As the lines appear below, please set them down exactly, starting at the first and finishing with the one containing "V201: AC 24V".
#### PROVIDED MATERIAL ####
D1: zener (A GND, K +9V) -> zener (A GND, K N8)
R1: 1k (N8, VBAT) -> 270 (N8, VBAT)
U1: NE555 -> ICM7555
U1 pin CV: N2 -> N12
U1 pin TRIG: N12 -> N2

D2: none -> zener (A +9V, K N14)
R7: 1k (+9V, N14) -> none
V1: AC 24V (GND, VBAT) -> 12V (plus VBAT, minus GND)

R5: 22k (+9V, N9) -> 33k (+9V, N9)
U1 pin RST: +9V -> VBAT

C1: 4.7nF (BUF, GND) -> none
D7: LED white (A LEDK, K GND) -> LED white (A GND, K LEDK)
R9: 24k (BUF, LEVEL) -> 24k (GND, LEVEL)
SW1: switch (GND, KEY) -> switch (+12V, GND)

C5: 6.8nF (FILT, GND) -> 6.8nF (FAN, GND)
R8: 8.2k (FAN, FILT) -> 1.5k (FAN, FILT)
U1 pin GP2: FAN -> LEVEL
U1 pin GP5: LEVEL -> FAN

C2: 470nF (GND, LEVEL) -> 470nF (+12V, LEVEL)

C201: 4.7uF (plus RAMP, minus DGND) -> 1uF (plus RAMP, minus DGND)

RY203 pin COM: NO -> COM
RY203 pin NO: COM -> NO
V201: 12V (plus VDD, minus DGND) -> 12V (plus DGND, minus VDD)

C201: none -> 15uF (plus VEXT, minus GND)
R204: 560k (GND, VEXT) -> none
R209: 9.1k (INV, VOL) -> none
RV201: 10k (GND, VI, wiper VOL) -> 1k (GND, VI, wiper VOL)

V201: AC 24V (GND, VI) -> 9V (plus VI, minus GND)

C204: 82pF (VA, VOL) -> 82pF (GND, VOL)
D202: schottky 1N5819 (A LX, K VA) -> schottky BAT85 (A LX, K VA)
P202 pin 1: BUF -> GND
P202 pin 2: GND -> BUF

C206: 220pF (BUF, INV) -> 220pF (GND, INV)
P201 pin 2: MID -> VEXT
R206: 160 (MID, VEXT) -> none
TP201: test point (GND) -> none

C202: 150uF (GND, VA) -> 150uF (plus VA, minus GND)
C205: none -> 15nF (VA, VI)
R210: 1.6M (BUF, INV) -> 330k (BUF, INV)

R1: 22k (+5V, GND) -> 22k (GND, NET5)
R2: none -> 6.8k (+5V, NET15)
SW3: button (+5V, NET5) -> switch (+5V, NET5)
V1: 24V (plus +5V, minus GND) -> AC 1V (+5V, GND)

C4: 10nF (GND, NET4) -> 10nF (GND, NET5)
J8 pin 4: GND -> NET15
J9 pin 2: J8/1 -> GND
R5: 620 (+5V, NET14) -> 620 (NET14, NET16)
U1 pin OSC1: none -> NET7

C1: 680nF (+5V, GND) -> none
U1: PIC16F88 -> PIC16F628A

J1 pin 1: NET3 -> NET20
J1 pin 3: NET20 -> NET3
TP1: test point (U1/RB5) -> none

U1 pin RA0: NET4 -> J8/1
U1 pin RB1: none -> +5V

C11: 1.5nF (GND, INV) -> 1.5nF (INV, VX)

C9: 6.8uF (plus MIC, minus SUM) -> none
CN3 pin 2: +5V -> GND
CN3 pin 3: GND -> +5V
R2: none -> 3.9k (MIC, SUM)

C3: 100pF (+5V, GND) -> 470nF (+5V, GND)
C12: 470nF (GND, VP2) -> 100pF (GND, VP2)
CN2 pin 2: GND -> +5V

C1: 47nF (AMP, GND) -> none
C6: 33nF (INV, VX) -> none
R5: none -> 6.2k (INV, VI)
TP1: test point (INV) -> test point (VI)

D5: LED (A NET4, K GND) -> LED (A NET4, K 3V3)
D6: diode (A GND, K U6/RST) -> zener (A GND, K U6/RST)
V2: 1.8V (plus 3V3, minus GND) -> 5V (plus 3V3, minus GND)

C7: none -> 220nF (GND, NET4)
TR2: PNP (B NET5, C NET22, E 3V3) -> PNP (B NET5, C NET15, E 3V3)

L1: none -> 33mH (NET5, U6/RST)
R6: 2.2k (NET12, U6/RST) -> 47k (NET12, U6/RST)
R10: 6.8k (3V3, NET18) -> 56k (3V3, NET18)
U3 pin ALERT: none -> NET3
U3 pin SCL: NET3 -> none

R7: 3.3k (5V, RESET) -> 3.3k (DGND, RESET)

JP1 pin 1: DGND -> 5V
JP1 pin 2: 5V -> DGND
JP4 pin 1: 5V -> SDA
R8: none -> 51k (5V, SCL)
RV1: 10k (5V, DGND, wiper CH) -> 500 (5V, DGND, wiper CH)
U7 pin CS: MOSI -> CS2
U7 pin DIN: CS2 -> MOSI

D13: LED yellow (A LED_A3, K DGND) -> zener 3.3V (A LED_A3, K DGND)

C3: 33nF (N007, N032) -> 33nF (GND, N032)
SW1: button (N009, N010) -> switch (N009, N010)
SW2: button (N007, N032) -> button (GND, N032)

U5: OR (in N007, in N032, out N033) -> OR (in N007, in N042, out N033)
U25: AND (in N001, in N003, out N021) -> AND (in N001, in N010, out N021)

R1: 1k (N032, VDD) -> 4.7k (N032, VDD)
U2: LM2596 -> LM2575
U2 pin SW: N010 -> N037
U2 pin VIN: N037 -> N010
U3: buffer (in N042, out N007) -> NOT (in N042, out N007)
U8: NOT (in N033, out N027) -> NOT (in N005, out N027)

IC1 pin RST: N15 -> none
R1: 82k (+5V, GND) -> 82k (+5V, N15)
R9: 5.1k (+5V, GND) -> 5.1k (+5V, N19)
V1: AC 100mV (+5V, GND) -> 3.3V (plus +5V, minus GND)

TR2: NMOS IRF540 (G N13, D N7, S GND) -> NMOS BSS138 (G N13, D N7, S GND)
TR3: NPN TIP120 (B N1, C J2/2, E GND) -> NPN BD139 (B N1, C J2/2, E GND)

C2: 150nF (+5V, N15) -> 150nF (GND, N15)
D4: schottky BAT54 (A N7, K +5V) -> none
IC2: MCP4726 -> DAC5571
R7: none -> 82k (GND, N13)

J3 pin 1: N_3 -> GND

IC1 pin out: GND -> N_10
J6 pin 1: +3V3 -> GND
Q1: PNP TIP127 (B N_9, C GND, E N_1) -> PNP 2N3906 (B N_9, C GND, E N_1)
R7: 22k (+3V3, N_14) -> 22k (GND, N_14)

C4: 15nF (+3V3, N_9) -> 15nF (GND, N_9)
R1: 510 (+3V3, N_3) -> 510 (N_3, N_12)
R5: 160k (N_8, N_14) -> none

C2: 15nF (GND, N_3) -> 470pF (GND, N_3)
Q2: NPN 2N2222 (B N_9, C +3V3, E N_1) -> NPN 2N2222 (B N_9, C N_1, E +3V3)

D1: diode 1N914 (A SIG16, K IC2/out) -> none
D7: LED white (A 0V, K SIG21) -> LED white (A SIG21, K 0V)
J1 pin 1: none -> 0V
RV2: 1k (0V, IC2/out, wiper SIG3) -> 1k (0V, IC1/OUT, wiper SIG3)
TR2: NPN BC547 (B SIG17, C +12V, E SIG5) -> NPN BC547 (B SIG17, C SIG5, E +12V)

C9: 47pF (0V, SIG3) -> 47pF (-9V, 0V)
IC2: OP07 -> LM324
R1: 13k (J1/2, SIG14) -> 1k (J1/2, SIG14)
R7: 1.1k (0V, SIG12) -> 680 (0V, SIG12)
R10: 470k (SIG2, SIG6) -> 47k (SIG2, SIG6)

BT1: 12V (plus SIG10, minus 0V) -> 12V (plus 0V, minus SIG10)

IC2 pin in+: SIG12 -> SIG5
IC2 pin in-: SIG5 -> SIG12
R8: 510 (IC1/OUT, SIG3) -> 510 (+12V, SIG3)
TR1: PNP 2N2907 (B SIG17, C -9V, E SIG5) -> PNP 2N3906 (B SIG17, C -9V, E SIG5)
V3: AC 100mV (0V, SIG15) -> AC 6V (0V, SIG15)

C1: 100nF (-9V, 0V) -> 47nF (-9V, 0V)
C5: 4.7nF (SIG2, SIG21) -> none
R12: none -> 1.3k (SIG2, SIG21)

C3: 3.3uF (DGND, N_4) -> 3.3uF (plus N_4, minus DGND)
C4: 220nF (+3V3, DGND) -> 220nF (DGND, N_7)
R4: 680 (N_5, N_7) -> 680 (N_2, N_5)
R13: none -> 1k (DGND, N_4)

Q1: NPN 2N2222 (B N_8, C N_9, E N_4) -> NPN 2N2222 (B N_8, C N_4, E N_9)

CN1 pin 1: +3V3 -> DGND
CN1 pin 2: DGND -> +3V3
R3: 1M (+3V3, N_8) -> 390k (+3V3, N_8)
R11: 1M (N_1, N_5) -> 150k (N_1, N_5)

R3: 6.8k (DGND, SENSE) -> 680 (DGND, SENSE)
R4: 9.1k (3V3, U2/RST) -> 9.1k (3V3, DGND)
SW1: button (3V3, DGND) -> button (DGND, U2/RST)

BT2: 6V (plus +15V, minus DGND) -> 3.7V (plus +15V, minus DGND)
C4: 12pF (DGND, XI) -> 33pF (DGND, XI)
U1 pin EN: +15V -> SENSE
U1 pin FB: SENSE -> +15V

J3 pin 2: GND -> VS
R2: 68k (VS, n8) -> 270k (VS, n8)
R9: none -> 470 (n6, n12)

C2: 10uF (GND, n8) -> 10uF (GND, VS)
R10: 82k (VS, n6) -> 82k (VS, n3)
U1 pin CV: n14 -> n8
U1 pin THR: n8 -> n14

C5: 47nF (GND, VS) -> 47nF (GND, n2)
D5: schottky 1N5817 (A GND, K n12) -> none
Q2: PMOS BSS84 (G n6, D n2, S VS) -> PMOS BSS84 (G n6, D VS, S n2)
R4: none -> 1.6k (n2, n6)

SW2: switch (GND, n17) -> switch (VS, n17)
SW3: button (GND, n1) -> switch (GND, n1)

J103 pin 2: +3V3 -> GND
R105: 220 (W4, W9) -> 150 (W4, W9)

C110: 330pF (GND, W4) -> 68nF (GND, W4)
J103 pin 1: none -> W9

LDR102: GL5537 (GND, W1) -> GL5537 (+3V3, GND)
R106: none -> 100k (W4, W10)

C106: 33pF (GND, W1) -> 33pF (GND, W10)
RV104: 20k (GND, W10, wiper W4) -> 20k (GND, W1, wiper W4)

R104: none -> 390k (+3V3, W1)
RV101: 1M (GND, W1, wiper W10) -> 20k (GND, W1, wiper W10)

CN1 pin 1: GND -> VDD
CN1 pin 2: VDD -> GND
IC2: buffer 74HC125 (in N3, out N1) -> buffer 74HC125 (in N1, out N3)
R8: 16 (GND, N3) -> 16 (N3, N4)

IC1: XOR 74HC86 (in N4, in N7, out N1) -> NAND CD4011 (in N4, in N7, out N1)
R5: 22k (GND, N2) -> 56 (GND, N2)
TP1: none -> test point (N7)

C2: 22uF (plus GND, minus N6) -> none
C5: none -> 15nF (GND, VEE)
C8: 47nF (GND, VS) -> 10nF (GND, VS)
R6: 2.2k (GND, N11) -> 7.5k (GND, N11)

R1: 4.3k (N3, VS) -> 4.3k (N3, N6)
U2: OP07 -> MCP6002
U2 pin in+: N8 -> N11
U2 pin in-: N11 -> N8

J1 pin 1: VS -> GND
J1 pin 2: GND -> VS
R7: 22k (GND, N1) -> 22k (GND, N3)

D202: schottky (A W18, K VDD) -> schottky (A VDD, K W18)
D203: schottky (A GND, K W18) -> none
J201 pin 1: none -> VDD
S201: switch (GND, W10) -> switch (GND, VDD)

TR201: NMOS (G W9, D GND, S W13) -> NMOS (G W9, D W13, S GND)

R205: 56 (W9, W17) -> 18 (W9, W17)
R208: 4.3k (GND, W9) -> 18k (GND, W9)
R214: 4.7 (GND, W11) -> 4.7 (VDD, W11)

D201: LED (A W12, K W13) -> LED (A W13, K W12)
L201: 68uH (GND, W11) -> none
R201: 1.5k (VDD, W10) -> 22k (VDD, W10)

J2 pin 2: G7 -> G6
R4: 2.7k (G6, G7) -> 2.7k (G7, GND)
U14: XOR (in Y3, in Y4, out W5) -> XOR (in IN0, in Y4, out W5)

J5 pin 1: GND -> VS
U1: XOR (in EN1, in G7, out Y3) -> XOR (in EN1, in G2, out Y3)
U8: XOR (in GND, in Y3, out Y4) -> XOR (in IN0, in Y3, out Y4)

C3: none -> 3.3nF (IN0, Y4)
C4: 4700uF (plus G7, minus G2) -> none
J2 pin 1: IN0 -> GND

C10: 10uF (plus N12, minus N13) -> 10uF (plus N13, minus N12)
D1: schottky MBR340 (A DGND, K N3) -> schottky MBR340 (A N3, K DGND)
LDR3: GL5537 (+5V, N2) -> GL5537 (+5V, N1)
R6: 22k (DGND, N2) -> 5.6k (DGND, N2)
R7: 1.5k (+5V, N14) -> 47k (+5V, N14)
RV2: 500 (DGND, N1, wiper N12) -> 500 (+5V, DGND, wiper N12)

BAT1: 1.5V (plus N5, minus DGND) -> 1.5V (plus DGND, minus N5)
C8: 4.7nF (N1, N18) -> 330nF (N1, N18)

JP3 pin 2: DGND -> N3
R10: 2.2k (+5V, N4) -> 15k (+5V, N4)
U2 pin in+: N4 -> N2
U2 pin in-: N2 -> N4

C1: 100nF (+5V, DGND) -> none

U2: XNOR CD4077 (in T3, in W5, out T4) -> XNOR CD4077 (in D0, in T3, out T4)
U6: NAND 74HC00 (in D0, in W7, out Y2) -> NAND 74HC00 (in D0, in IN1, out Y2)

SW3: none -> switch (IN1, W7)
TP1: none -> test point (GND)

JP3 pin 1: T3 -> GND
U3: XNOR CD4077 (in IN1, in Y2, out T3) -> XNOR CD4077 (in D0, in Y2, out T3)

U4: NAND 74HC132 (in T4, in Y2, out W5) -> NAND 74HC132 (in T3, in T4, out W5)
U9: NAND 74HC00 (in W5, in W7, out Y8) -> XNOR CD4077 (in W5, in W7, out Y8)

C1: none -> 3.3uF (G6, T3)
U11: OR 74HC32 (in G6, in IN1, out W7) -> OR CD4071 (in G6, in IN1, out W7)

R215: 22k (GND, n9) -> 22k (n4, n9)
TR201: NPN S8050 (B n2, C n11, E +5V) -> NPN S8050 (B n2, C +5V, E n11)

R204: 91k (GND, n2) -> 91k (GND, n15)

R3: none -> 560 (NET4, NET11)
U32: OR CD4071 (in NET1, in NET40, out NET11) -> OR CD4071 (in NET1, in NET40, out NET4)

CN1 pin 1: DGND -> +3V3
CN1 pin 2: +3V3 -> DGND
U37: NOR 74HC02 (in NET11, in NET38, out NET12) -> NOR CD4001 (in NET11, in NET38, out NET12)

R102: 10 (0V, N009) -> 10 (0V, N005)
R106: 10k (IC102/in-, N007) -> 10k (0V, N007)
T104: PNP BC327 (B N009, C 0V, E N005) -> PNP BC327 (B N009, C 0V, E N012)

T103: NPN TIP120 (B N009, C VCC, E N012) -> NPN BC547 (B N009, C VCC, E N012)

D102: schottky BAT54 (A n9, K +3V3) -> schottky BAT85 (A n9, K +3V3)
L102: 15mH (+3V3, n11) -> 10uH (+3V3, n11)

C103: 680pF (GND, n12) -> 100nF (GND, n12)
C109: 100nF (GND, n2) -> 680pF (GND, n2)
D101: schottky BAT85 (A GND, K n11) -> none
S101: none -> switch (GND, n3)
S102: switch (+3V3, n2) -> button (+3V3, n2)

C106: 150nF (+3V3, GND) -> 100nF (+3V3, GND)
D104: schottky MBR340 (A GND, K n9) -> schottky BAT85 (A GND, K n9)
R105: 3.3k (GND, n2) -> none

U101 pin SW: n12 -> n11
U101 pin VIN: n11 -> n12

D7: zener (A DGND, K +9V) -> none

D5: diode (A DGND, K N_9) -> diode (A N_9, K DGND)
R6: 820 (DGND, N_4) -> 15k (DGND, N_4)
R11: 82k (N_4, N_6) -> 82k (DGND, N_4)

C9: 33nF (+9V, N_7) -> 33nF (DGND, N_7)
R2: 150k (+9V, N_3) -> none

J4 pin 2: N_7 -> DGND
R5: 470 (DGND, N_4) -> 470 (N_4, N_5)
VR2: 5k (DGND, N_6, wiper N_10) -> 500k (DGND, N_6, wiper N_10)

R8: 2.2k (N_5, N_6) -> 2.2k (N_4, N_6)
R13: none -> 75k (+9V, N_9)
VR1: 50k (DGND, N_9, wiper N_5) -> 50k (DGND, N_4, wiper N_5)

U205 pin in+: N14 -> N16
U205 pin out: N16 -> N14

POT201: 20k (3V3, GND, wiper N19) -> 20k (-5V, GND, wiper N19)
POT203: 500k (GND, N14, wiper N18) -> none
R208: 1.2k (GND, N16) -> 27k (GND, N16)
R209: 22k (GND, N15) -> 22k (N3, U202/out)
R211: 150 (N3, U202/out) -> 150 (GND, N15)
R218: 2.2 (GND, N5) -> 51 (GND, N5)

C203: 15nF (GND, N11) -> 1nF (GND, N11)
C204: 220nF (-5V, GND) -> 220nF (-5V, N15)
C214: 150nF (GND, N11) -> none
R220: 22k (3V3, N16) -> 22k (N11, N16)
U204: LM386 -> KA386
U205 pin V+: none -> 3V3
####
### RESPONSE TO THE EXERCISE
D1: zener (A GND, K +9V) -> zener (A GND, K N8)
R1: 1k (N8, VBAT) -> 270 (N8, VBAT)
U1: NE555 -> ICM7555
U1 pin CV: N2 -> N12
U1 pin TRIG: N12 -> N2

D2: none -> zener (A +9V, K N14)
R7: 1k (+9V, N14) -> none
V1: AC 24V (GND, VBAT) -> 12V (plus VBAT, minus GND)

R5: 22k (+9V, N9) -> 33k (+9V, N9)
U1 pin RST: +9V -> VBAT

C1: 4.7nF (BUF, GND) -> none
D7: LED white (A LEDK, K GND) -> LED white (A GND, K LEDK)
R9: 24k (BUF, LEVEL) -> 24k (GND, LEVEL)
SW1: switch (GND, KEY) -> switch (+12V, GND)

C5: 6.8nF (FILT, GND) -> 6.8nF (FAN, GND)
R8: 8.2k (FAN, FILT) -> 1.5k (FAN, FILT)
U1 pin GP2: FAN -> LEVEL
U1 pin GP5: LEVEL -> FAN

C2: 470nF (GND, LEVEL) -> 470nF (+12V, LEVEL)

C201: 4.7uF (plus RAMP, minus DGND) -> 1uF (plus RAMP, minus DGND)

RY203 pin COM: NO -> COM
RY203 pin NO: COM -> NO
V201: 12V (plus VDD, minus DGND) -> 12V (plus DGND, minus VDD)

C201: none -> 15uF (plus VEXT, minus GND)
R204: 560k (GND, VEXT) -> none
R209: 9.1k (INV, VOL) -> none
RV201: 10k (GND, VI, wiper VOL) -> 1k (GND, VI, wiper VOL)

V201: AC 24V (GND, VI) -> 9V (plus VI, minus GND)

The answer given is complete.